§ EXERCISE INSTRUCTIONS
Gather every line in the rows below that contains the string "repeat". Case counts.

● ● ● ● ●

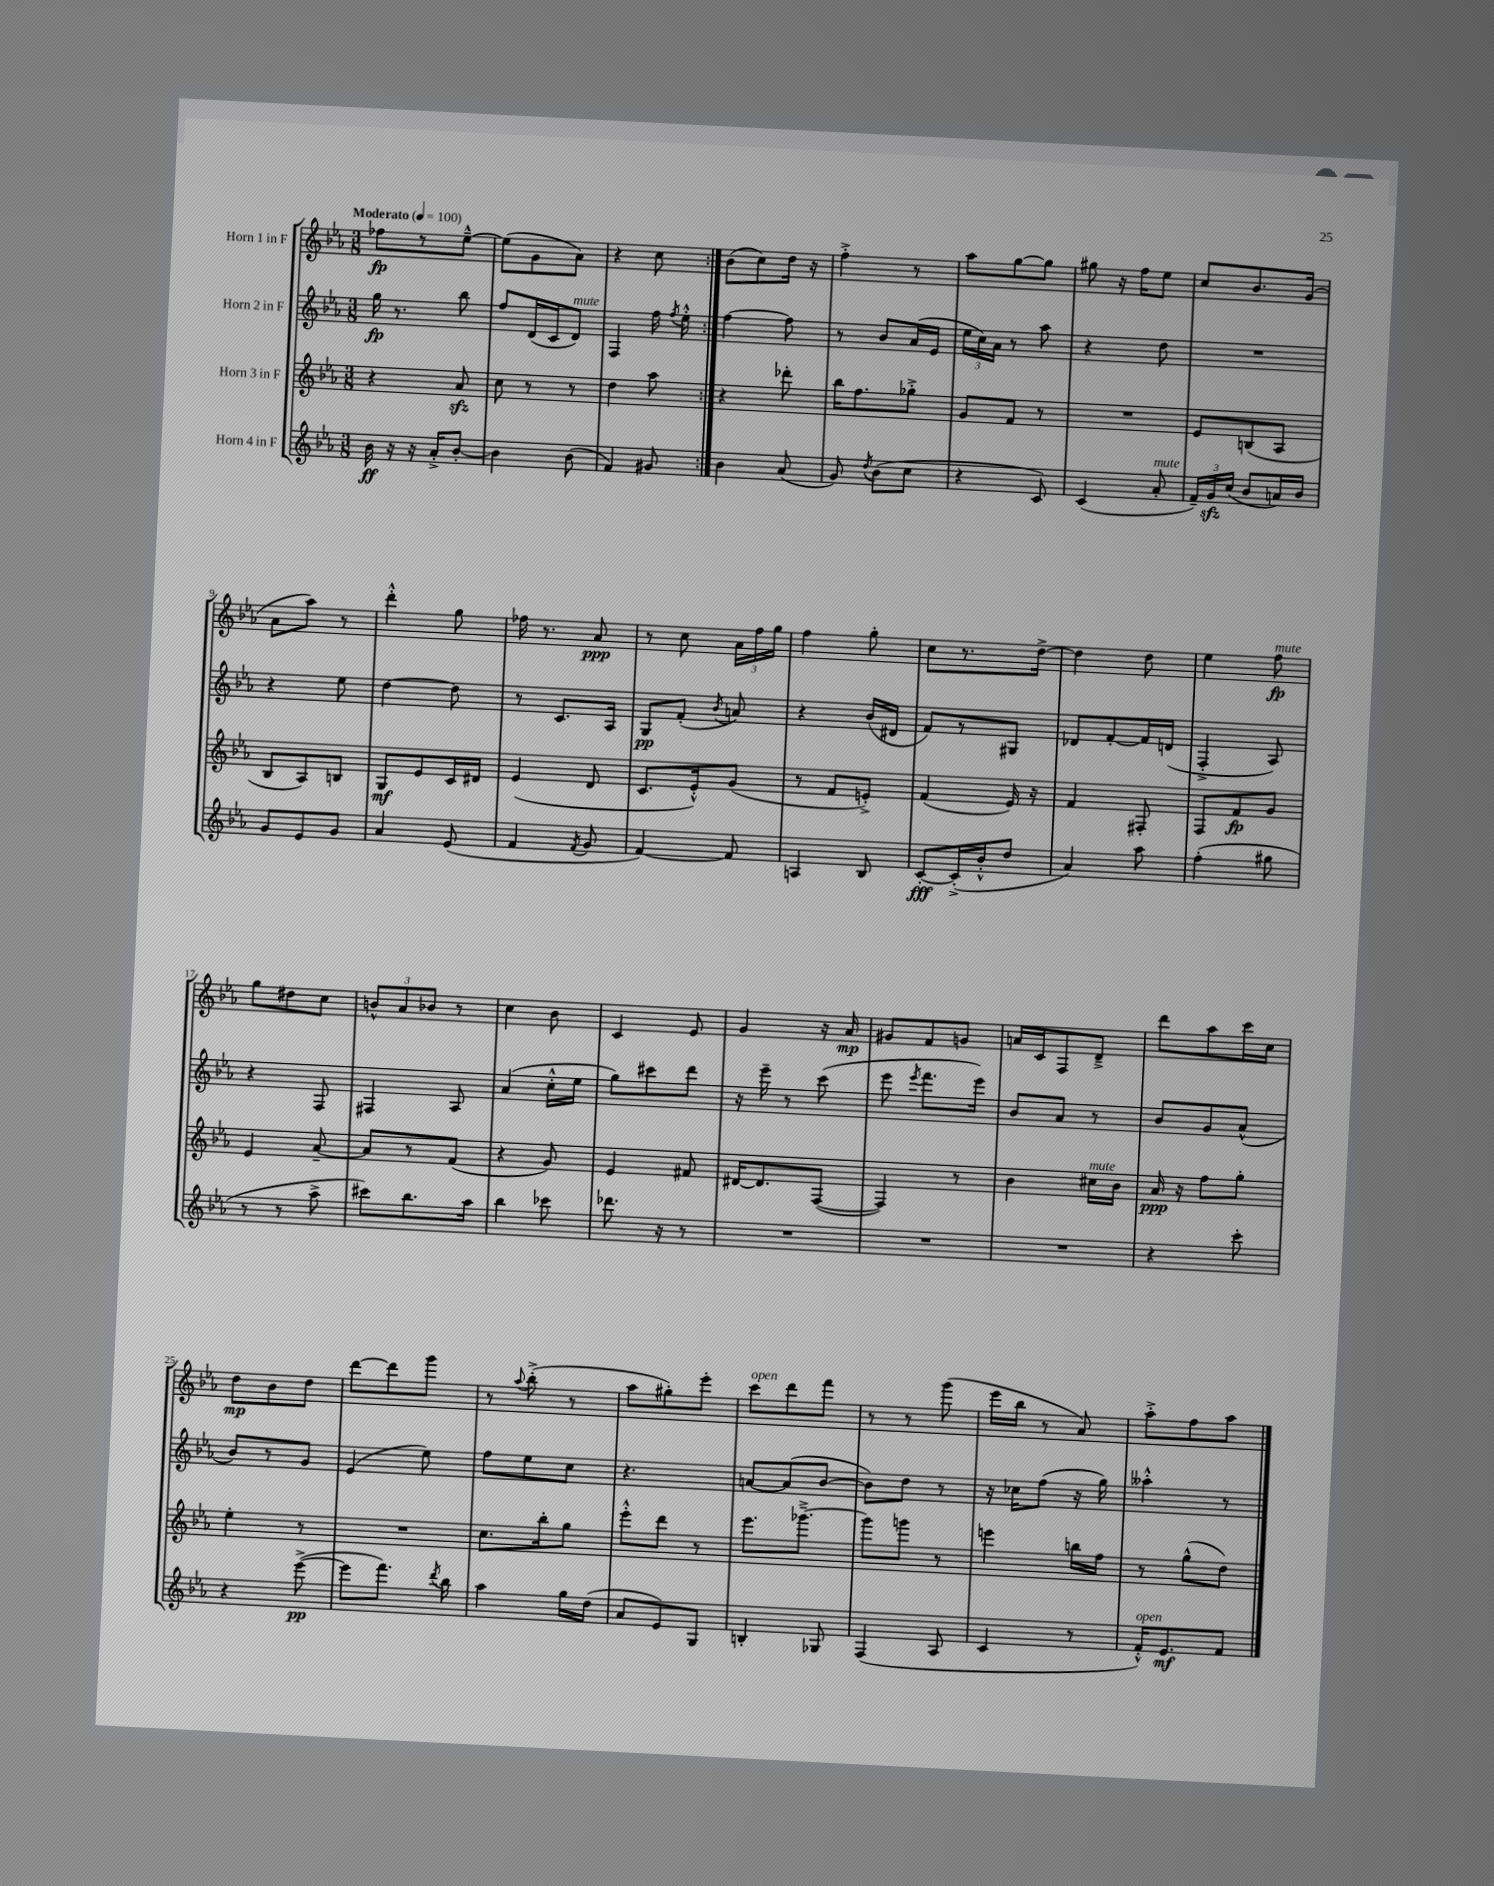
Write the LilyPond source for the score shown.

<<
\new StaffGroup <<
\new Staff = "s0" \with { instrumentName = "Horn 1 in F" } {
    \clef treble \key ees \major \numericTimeSignature \time 3/8 \tempo "Moderato" 4 = 100
    \autoBeamOff \repeat volta 2 { fes''8[\fp r8 ees''8]~---^ |
    ees''8[( g'8 aes'8]) |
    r4 c''8 | }
    bes'8[( c''8) d''16] r16 |
    f''4-.-> r8 |
    aes''8[ g''8~ g''8] |
    gis''8 r16 f''16[ ees''8] |
    c''8[ bes'8. g'16]( |
    aes'8[ aes''8]) r8 |
    d'''4-.-^ g''8 |
    fes''16 r8. aes'8\ppp |
    r8 c''8 \tuplet 3/2 { aes'16[ f''16 g''16] } |
    f''4 g''8-. |
    c''8[ r8. d''16]~-> |
    d''4 d''8 |
    ees''4 f''8\fp^\markup { \italic "mute" } |
    g''8[ dis''8 c''8] |
    \tuplet 3/2 { b'8[-^ aes'8 bes'8] } r8 |
    c''4 bes'8 |
    c'4 ees'8 |
    g'4 r16 aes'16\mp |
    gis'8[ f'8 g'8] |
    a'16[ c'16 f8 d'8]---> |
    d'''8[ aes''8 c'''16 c''16] |
    d''8[\mp bes'8 d''8] |
    d'''8[~ d'''8 g'''8] |
    r8 \appoggiatura { aes''8 } bes''8-.->( r8 |
    aes''8[ gis''8-.) ees'''8]-. |
    c'''8[^\markup { \italic "open" } d'''8 f'''8] |
    r8 r8 g'''8( |
    ees'''16[ bes''16] r8 aes'8) |
    aes''8[-.-> f''8 aes''8] \bar "|." |
}
\new Staff = "s1" \with { instrumentName = "Horn 2 in F" } {
    \clef treble \key ees \major \numericTimeSignature \time 3/8
    \autoBeamOff \repeat volta 2 { g''16\fp r8. bes''8 |
    f''8[ d'16( c'16 d'8]^\markup { \italic "mute" }) |
    f4 f''16 \acciaccatura { f''8 } ees''16-.-^ | }
    f''4~ f''8 |
    r8 bes'8[ aes'16( ees'16] |
    \tuplet 3/2 { ees''16[ c''16) aes'16] } r8 aes''8 |
    r4 d''8 |
    R4. |
    r4 ees''8 |
    d''4~ d''8 |
    r8 c'8.[ aes16] |
    g8[\pp f'8]-.( \acciaccatura { bes'8 } a'8) |
    r4 bes'16[( dis'16] |
    f'8[) r8 gis8] |
    des'8[ f'8~-. f'16 d'16]( |
    f4-.-> aes8) |
    r4 f8 |
    fis4 aes8 |
    aes'4( c''16[-.-^ ees''16] |
    g''8[) cis'''8 d'''8] |
    r16 ees'''16-- r8 c'''8( |
    ees'''8 \acciaccatura { ees'''8 } f'''8.[ ees'''16]) |
    bes'8[ aes'8] r8 |
    bes'8[ g'8 aes'8]-^( |
    bes'8[) r8 g'8] |
    ees'4( ees''8) |
    f''8[ ees''8 c''8] |
    r4. |
    a'8[~ a'8( bes'8]~ |
    bes'8[) d''8] r8 |
    r16 ces''16[ f''8]( r16 g''16) |
    aeses''4-.-^ r8 \bar "|." |
}
\new Staff = "s2" \with { instrumentName = "Horn 3 in F" } {
    \clef treble \key ees \major \numericTimeSignature \time 3/8
    \autoBeamOff \repeat volta 2 { r4 aes'8\sfz |
    c''8 r8 r8 |
    d''4 aes''8 | }
    r4 des'''8-. |
    bes''16[ f''8. ges''8]-.-> |
    g'8[ f'8] r8 |
    R4. |
    ees'8[ b8( aes8] |
    bes8[ aes8) b8] |
    g8[\mf ees'8 c'16 dis'16] |
    ees'4( d'8 |
    c'8.[ ees'16-.-^) g'8]( |
    r8 f'8[ e'8]-.->) |
    f'4( ees'16) r16 |
    f'4 fis8-. |
    f8[ f'8\fp g'8] |
    ees'4 aes'8~-- |
    aes'8[ r8 f'8]( |
    r4 g'8) |
    ees'4 fis'8 |
    dis'16[~ dis'8. f8]~( |
    f4) r8 |
    bes'4 cis''16[^\markup { \italic "mute" } bes'16] |
    aes'16\ppp r16 f''8[ g''8]-. |
    ees''4-. r8 |
    R4. |
    c''8.[ bes''16-. g''8] |
    ees'''8[-.-^ d'''8] r8 |
    ees'''8.[ ges'''8.]~---> |
    ges'''8[ g'''8] r8 |
    e'''4 b''16[ f''16] |
    r8 g''8[-^( d''8]) \bar "|." |
}
\new Staff = "s3" \with { instrumentName = "Horn 4 in F" } {
    \clef treble \key ees \major \numericTimeSignature \time 3/8
    \autoBeamOff \repeat volta 2 { bes'16\ff r16 r16 aes'16[-.-> bes'8]~-. |
    bes'4 bes'8( |
    f'4) gis'8 | }
    bes'4 aes'8( |
    g'8) \acciaccatura { d''8 } bes'8[( c''8] |
    r4 c'8) |
    c'4( aes'8-.^\markup { \italic "mute" } |
    \tuplet 3/2 { f'16[--) g'16\sfz c''16]( } bes'8[ a'16) bes'16] |
    g'8[ ees'8 g'8] |
    aes'4 ees'8( |
    f'4 \acciaccatura { f'8 } g'8 |
    f'4~) f'8 |
    a4 bes8 |
    c'8[~-.\fff c'16-.->( bes'16-.-^ d''8] |
    aes'4) aes''8 |
    f''4-.( gis''8 |
    r8 r8 aes''8-> |
    cis'''8[) bes''8. aes''16] |
    bes''4 ces'''8 |
    des'''8. r16 r8 |
    R4. |
    R4. |
    R4. |
    r4 c'''8-. |
    r4 ees'''8~->\pp( |
    ees'''8[ f'''8.]) \acciaccatura { d'''8 } bes''16 |
    aes''4 g''16[ d''16]( |
    aes'8[ ees'8) g8] |
    b4-. ges8 |
    f4( aes8 |
    c'4 r8 |
    f'16[-.-^^\markup { \italic "open" }) ees'8.\mf f'8] \bar "|." |
}
>>
>>
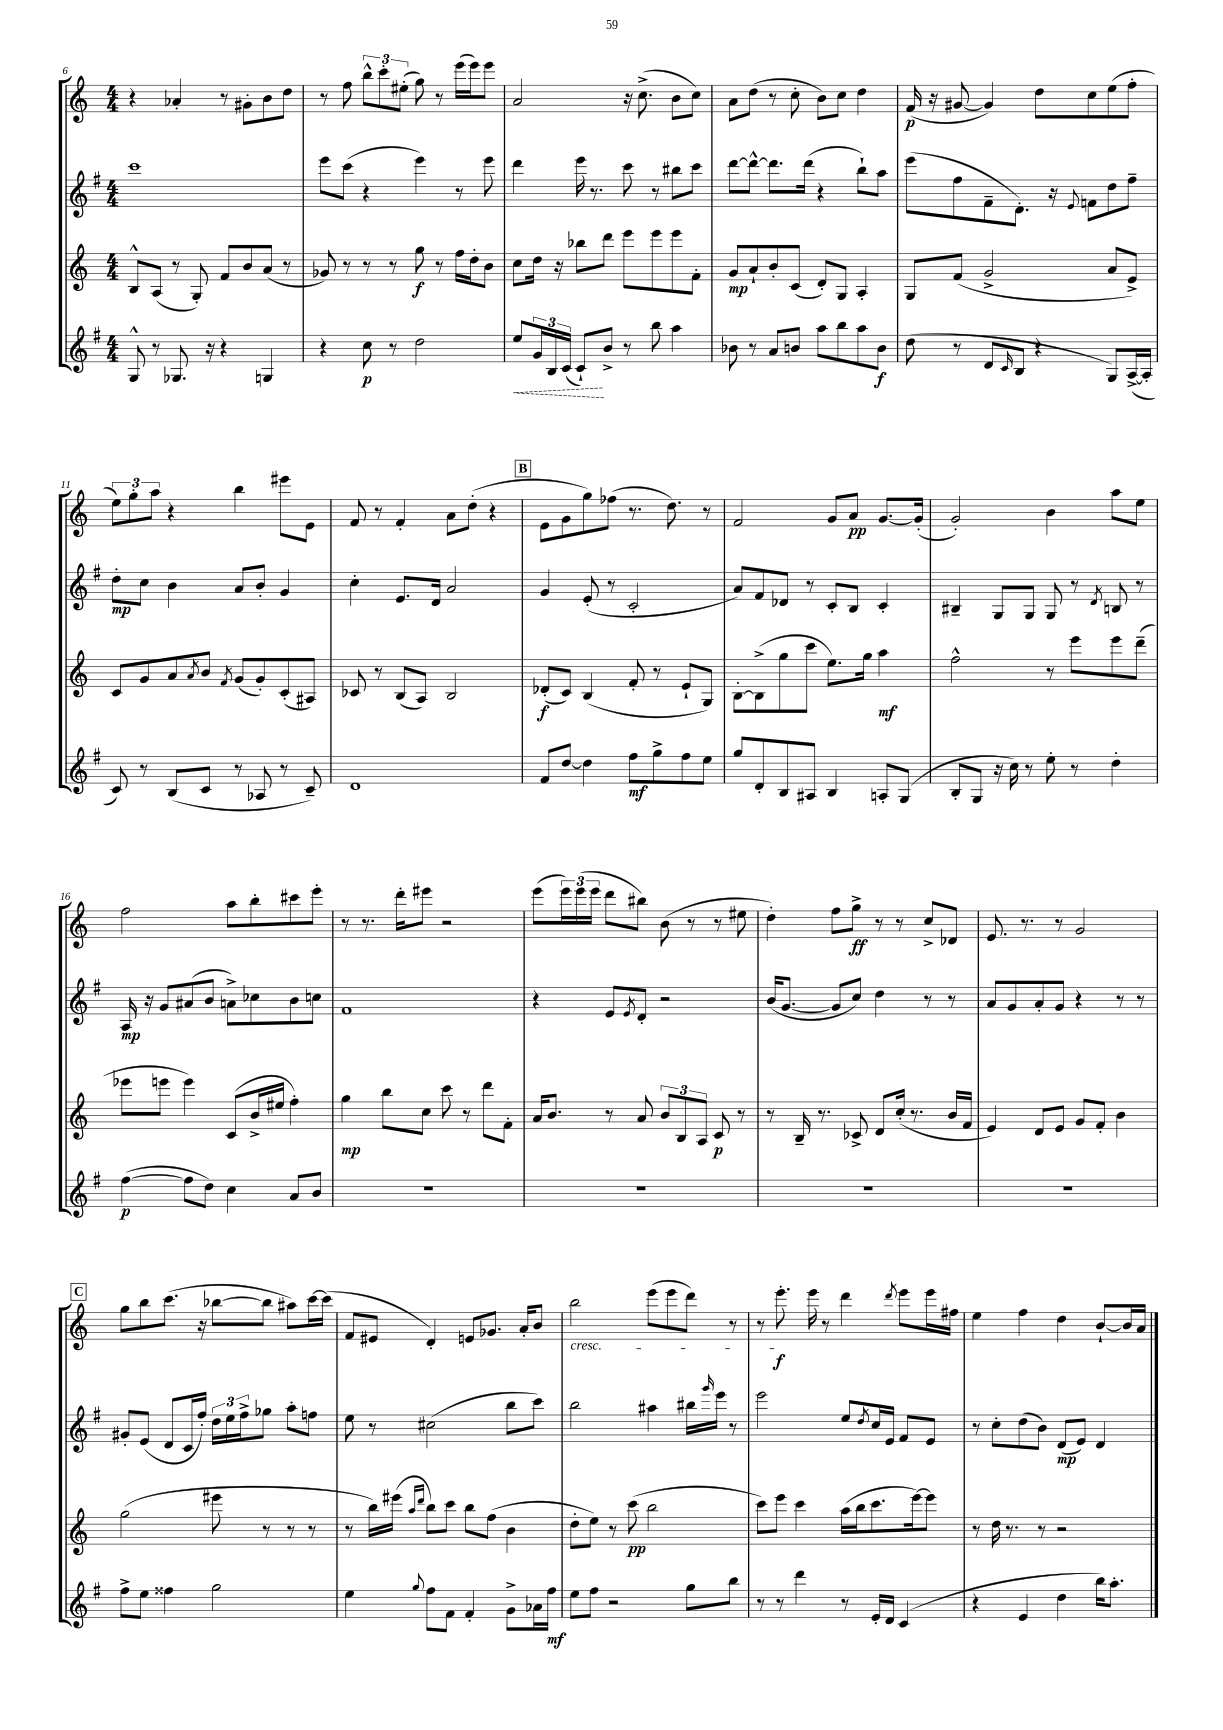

● ● ● ● ●

§ RESPONSE TO THE EXERCISE
    \autoBeamOff \repeat volta 2 { fes''8[\fp r8 ees''8]~---^ |
    \autoBeamOff \repeat volta 2 { g''16\fp r8. bes''8 |
    \autoBeamOff \repeat volta 2 { r4 aes'8\sfz |
    \autoBeamOff \repeat volta 2 { bes'16\ff r16 r16 aes'16[-.-> bes'8]~-. |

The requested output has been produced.